(Task details) In the data below, begin at the line with "gray arrow: (474, 204) -> (241, 103), moved" and stop after the line with "pink cross: (69, 45) -> (53, 57), moved"; output those lines exactly and no pictures.

(Source material)
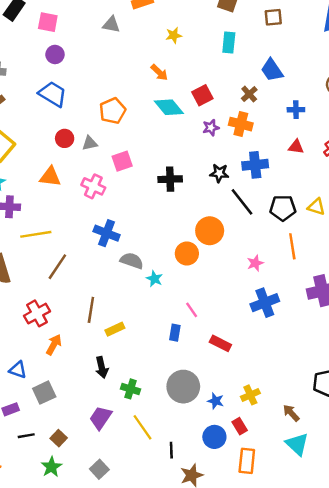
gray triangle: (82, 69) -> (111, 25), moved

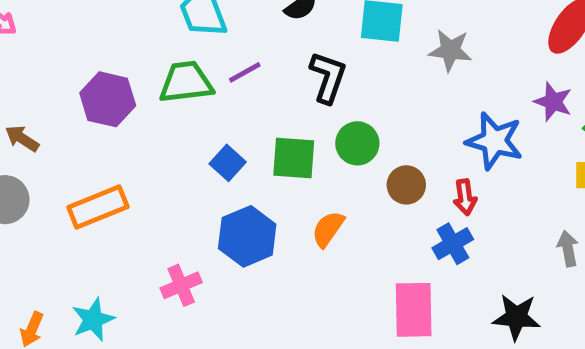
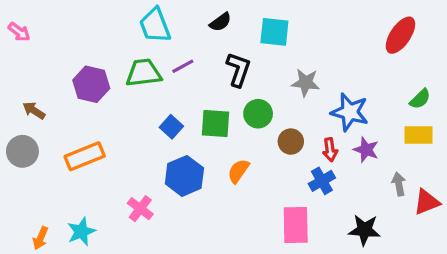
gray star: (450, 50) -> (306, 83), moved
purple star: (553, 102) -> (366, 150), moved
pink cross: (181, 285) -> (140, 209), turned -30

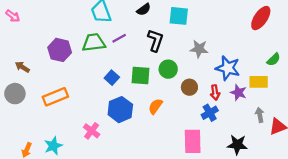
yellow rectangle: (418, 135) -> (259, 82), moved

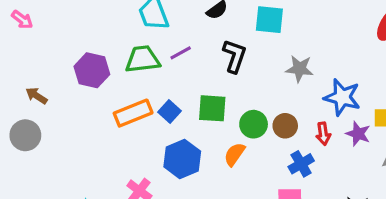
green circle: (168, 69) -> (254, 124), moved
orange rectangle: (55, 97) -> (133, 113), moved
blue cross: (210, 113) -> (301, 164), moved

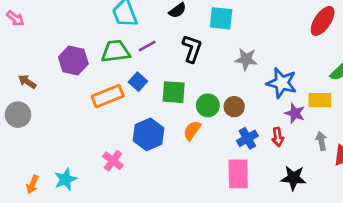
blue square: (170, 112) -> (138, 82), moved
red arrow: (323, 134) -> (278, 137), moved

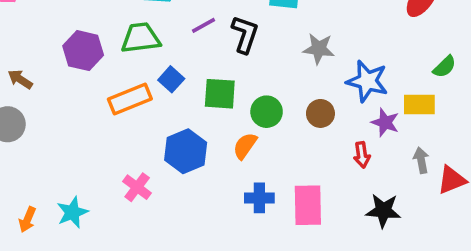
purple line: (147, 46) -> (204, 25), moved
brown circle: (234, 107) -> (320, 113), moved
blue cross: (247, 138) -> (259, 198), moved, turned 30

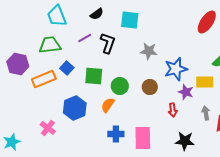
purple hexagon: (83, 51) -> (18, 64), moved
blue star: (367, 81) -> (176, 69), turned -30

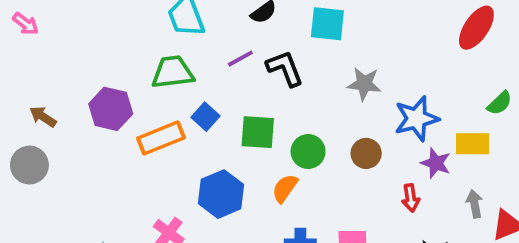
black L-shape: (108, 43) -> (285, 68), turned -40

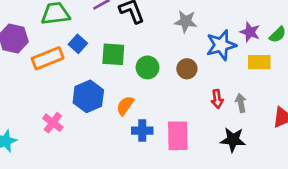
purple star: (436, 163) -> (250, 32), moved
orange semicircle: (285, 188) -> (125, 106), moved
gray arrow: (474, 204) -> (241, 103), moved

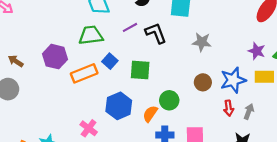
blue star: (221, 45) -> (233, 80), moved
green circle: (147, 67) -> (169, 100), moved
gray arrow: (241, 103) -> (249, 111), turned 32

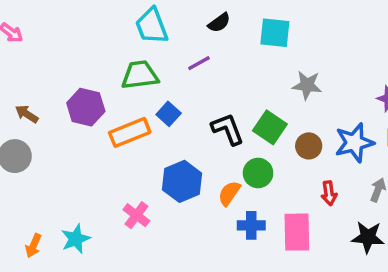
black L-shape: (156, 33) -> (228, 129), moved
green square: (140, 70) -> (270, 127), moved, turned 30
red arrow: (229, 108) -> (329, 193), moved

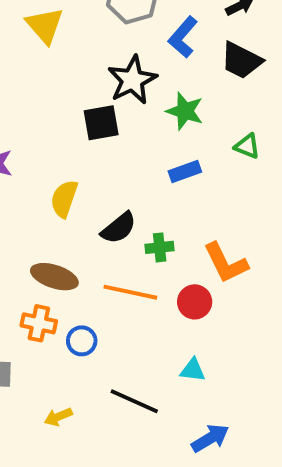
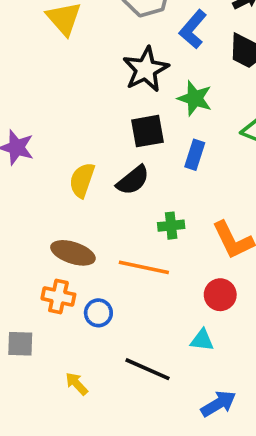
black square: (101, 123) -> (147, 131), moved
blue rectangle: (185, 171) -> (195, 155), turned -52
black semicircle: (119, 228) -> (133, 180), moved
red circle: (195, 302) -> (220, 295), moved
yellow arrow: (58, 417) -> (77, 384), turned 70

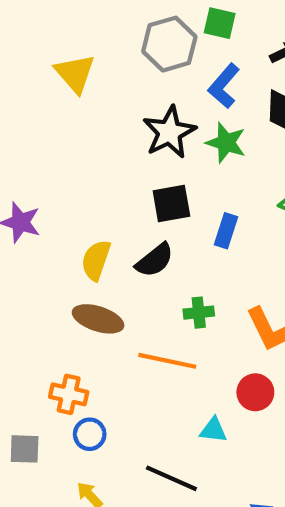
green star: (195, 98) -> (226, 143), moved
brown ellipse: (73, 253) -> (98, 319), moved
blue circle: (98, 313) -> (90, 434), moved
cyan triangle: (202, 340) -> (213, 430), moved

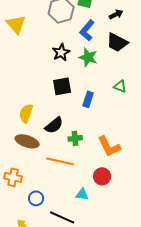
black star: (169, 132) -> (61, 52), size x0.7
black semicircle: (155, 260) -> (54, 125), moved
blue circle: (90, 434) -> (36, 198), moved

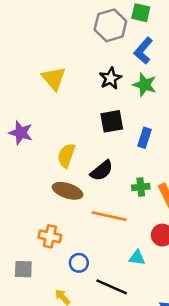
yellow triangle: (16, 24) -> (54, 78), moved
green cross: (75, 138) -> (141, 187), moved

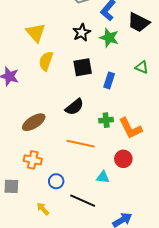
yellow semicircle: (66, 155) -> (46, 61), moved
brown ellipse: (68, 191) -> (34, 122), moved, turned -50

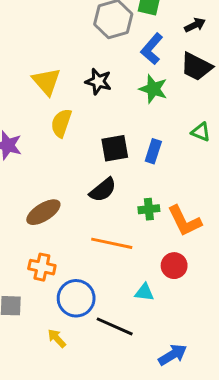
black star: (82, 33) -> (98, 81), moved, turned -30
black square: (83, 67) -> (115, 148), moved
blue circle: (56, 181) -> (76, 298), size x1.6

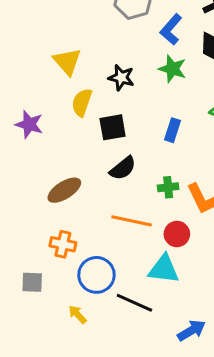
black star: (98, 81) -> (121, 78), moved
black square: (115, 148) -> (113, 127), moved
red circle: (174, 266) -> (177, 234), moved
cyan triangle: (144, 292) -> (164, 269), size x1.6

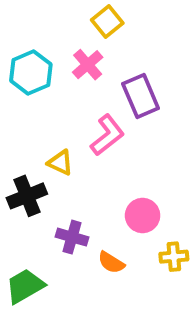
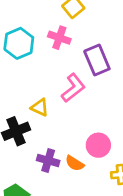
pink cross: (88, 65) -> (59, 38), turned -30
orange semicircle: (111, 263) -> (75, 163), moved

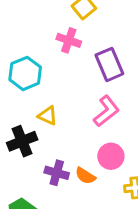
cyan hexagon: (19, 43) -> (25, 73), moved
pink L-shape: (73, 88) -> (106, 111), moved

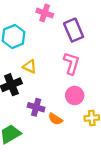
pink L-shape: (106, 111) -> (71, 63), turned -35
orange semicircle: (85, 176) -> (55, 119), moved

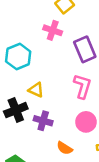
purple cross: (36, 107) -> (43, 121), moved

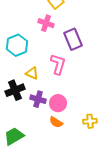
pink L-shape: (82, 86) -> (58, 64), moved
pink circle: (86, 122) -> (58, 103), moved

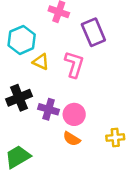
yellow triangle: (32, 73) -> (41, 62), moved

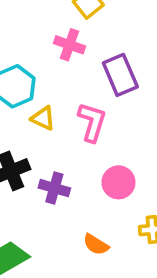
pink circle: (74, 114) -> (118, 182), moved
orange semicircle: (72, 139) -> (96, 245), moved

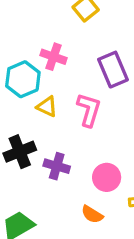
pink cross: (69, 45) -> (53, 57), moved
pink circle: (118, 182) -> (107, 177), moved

(Answer below)
gray arrow: (474, 204) -> (241, 103), moved

blue star: (221, 45) -> (233, 80), moved
green circle: (147, 67) -> (169, 100), moved
gray arrow: (241, 103) -> (249, 111), turned 32

black L-shape: (156, 33) -> (228, 129), moved
green square: (140, 70) -> (270, 127), moved, turned 30
red arrow: (229, 108) -> (329, 193), moved

black square: (101, 123) -> (147, 131), moved
blue rectangle: (185, 171) -> (195, 155), turned -52
black semicircle: (119, 228) -> (133, 180), moved
red circle: (195, 302) -> (220, 295), moved
yellow arrow: (58, 417) -> (77, 384), turned 70

green star: (195, 98) -> (226, 143), moved
brown ellipse: (73, 253) -> (98, 319), moved
blue circle: (98, 313) -> (90, 434), moved
cyan triangle: (202, 340) -> (213, 430), moved

black star: (169, 132) -> (61, 52), size x0.7
black semicircle: (155, 260) -> (54, 125), moved
blue circle: (90, 434) -> (36, 198), moved

yellow triangle: (16, 24) -> (54, 78), moved
green cross: (75, 138) -> (141, 187), moved

yellow semicircle: (66, 155) -> (46, 61), moved
brown ellipse: (68, 191) -> (34, 122), moved, turned -50

black star: (82, 33) -> (98, 81), moved, turned -30
black square: (83, 67) -> (115, 148), moved
blue circle: (56, 181) -> (76, 298), size x1.6

black star: (98, 81) -> (121, 78), moved
black square: (115, 148) -> (113, 127), moved
red circle: (174, 266) -> (177, 234), moved
cyan triangle: (144, 292) -> (164, 269), size x1.6

pink cross: (88, 65) -> (59, 38), turned -30
orange semicircle: (111, 263) -> (75, 163), moved

cyan hexagon: (19, 43) -> (25, 73), moved
pink L-shape: (73, 88) -> (106, 111), moved

pink L-shape: (106, 111) -> (71, 63), turned -35
orange semicircle: (85, 176) -> (55, 119), moved

purple cross: (36, 107) -> (43, 121), moved

pink L-shape: (82, 86) -> (58, 64), moved
pink circle: (86, 122) -> (58, 103), moved

yellow triangle: (32, 73) -> (41, 62), moved

pink circle: (74, 114) -> (118, 182), moved
orange semicircle: (72, 139) -> (96, 245), moved

pink cross: (69, 45) -> (53, 57), moved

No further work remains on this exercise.